Given entries
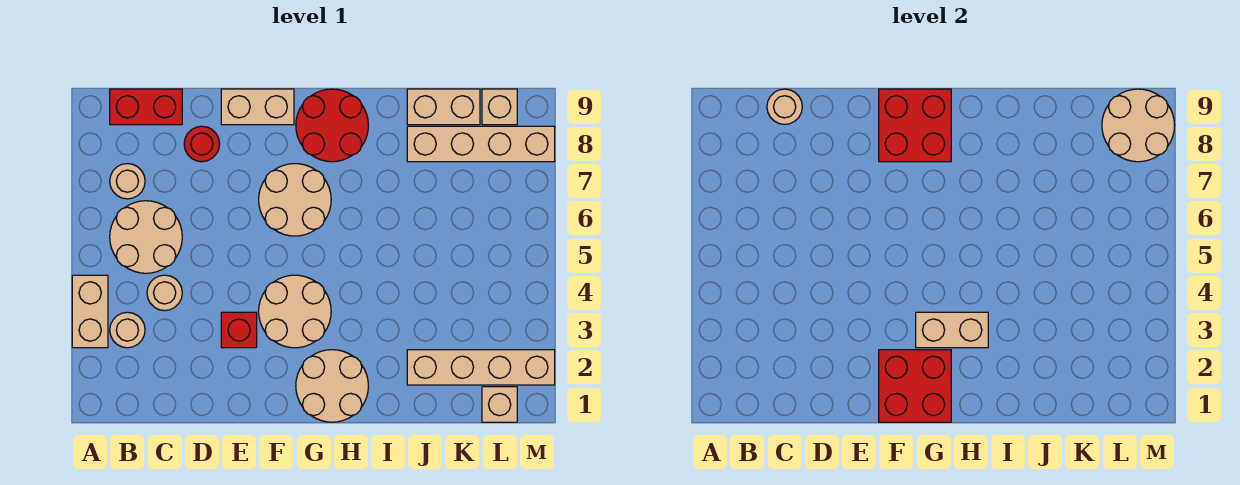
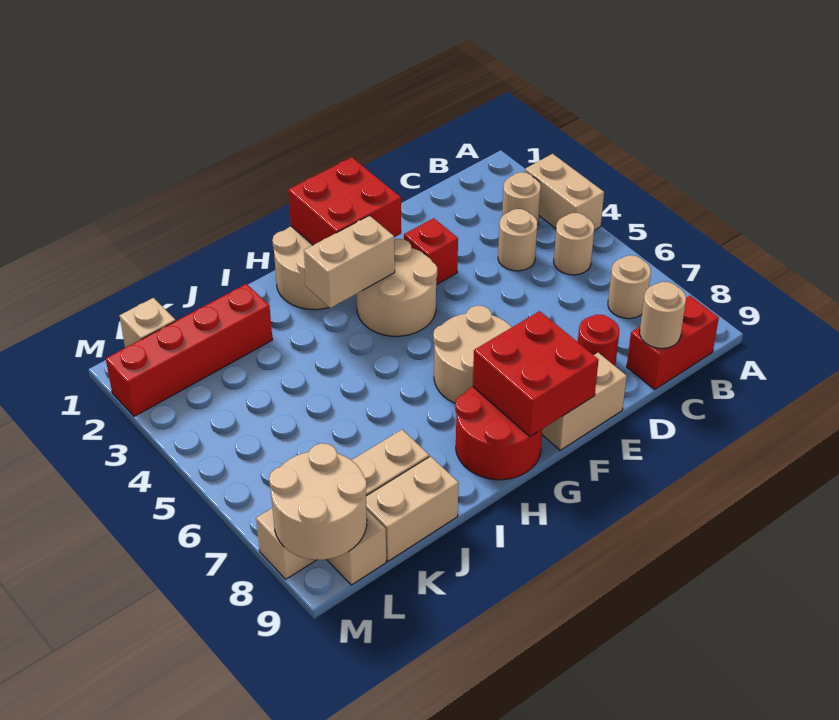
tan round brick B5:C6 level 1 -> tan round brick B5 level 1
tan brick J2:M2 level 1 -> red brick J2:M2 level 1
---
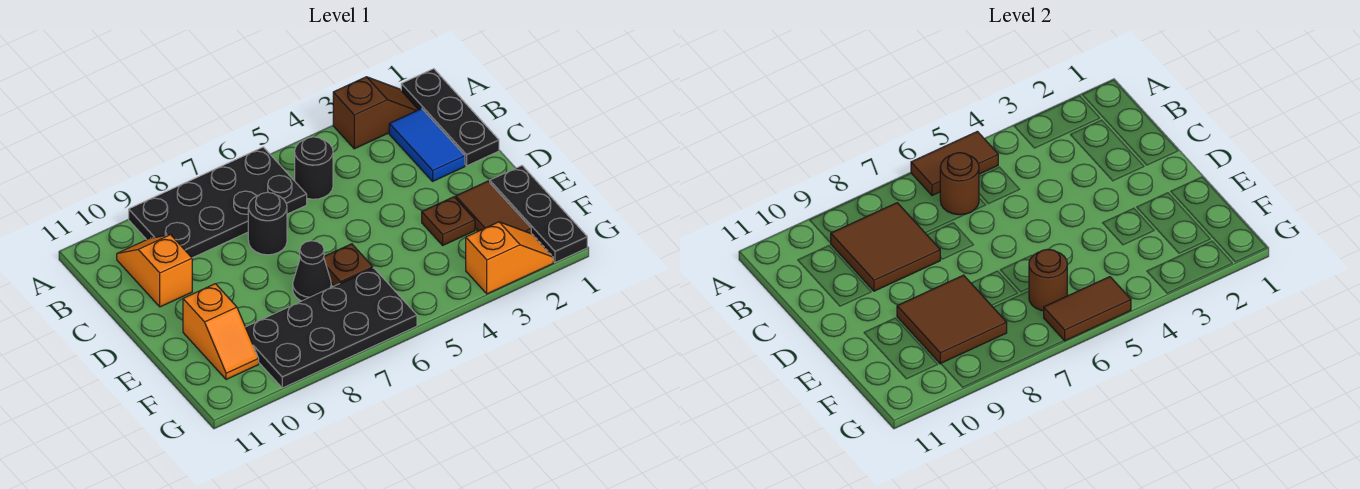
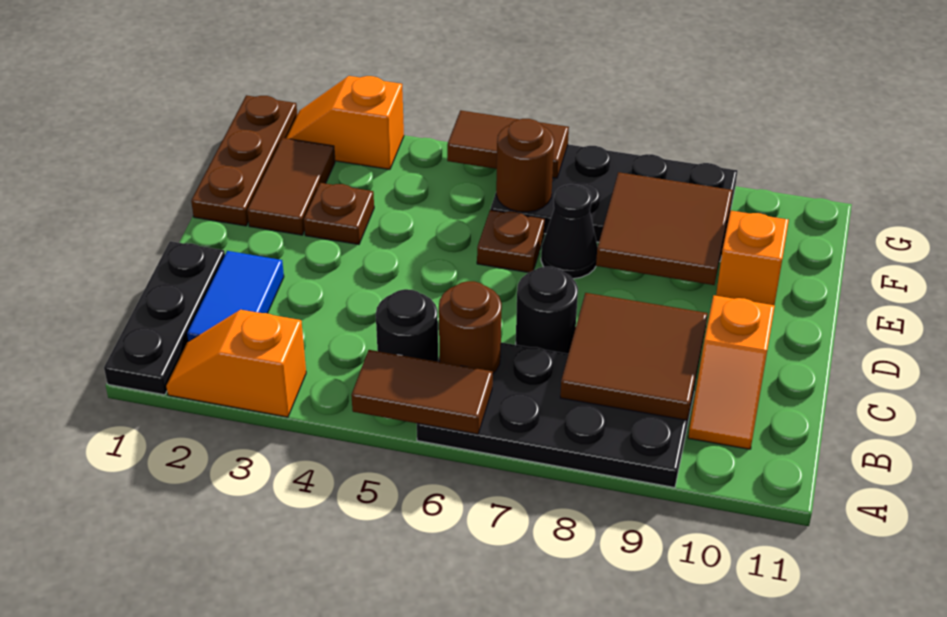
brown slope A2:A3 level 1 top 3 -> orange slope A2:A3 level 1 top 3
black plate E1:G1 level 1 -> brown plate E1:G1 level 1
==
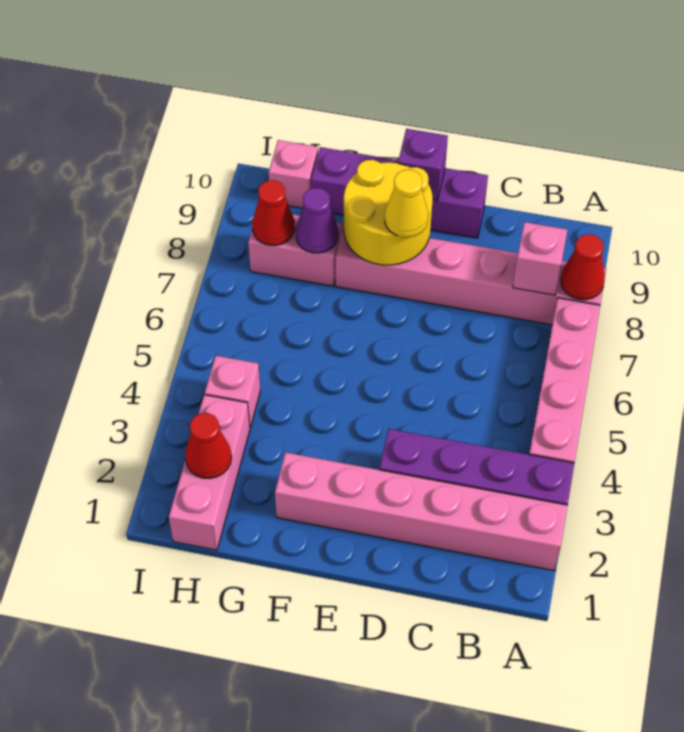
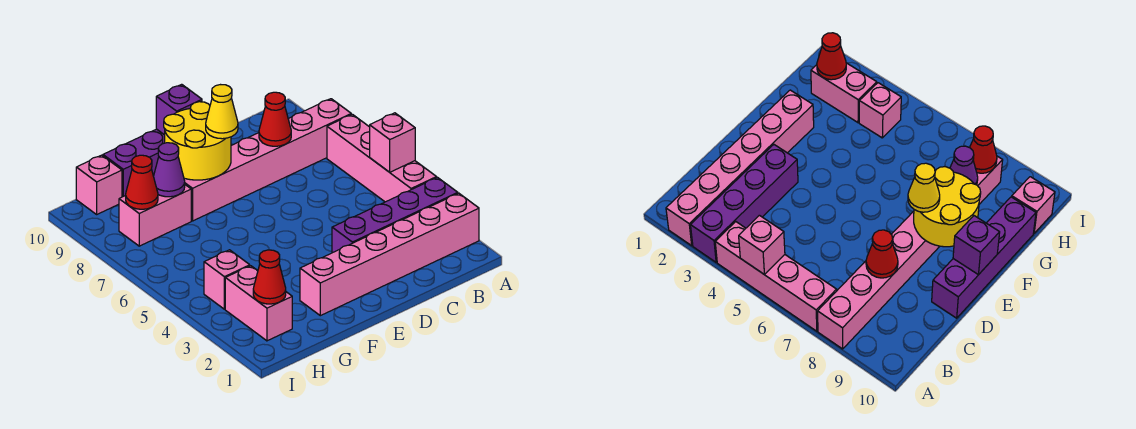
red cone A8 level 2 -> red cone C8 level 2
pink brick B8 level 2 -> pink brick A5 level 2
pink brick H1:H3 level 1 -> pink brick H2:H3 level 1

Your task
Nothing but the lines with "pink" should be returned, copied from the entries above.

Task response
pink brick B8 level 2 -> pink brick A5 level 2
pink brick H1:H3 level 1 -> pink brick H2:H3 level 1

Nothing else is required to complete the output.